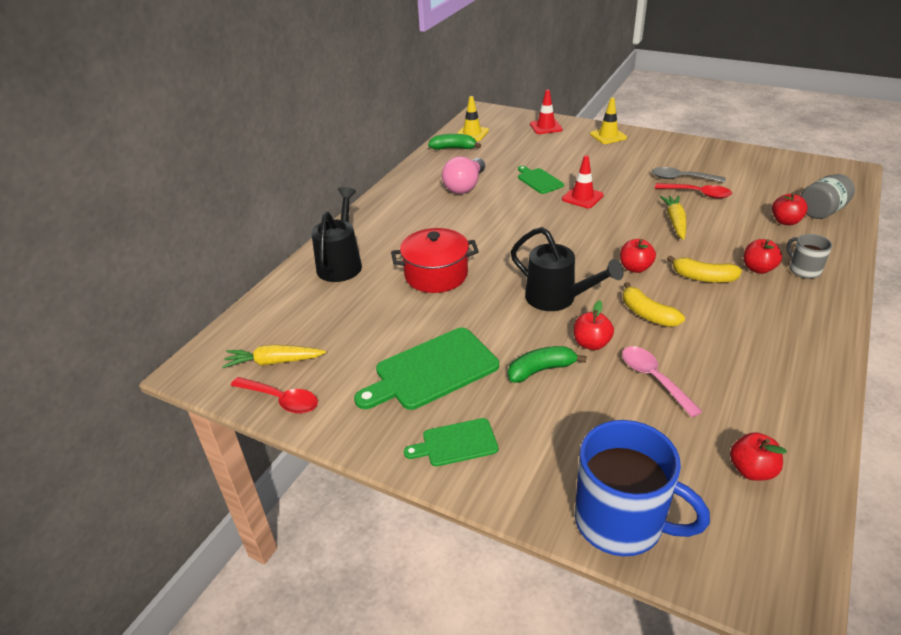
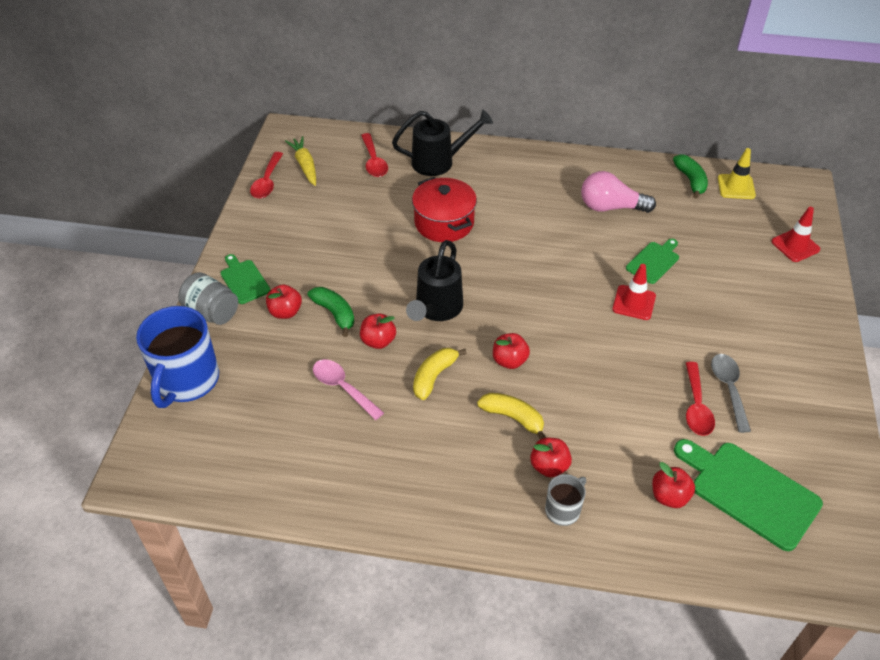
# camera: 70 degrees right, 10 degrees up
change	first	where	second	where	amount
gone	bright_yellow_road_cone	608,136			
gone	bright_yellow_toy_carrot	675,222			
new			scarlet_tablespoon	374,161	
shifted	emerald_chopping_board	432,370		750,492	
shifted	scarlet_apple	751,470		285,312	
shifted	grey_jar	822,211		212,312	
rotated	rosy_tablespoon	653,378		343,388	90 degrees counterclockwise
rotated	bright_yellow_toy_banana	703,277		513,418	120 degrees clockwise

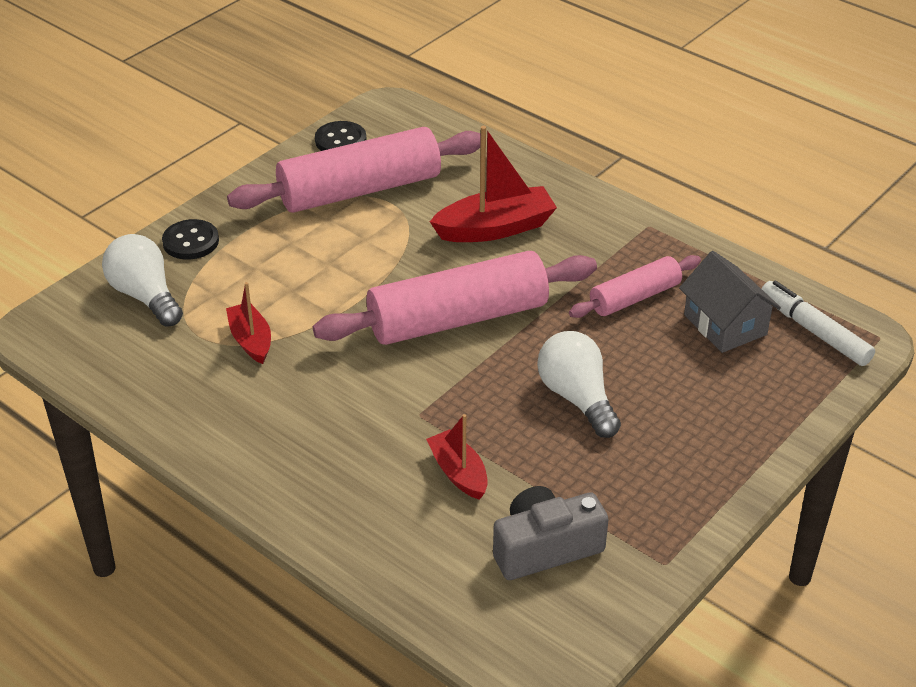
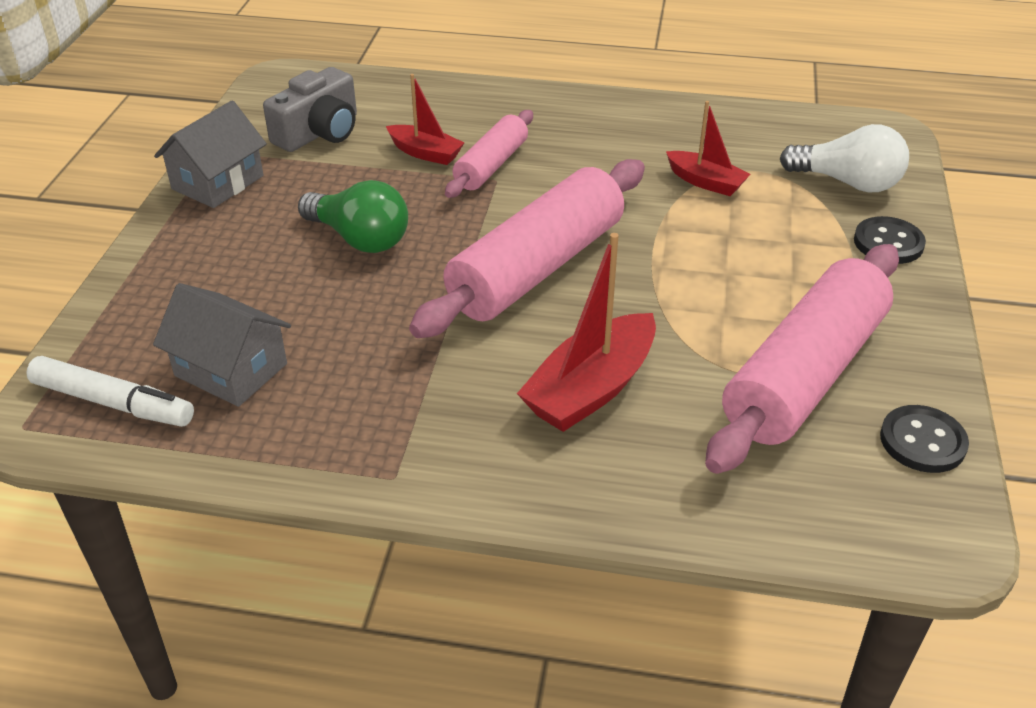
# camera: 150 degrees right, 0 degrees up
change	first	where	second	where	amount
new			grey_house	218,182	
shifted	rosy_rolling_pin	635,297		491,165	
repainted	snow-white_bulb	577,398	emerald_bulb	360,239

....................

* [What you have to do] Without the pictures, return all the entries above exactly as they stand.

* [Completed exercise]
# camera: 70 degrees right, 10 degrees up
change	first	where	second	where	amount
gone	bright_yellow_road_cone	608,136			
gone	bright_yellow_toy_carrot	675,222			
new			scarlet_tablespoon	374,161	
shifted	emerald_chopping_board	432,370		750,492	
shifted	scarlet_apple	751,470		285,312	
shifted	grey_jar	822,211		212,312	
rotated	rosy_tablespoon	653,378		343,388	90 degrees counterclockwise
rotated	bright_yellow_toy_banana	703,277		513,418	120 degrees clockwise

# camera: 150 degrees right, 0 degrees up
change	first	where	second	where	amount
new			grey_house	218,182	
shifted	rosy_rolling_pin	635,297		491,165	
repainted	snow-white_bulb	577,398	emerald_bulb	360,239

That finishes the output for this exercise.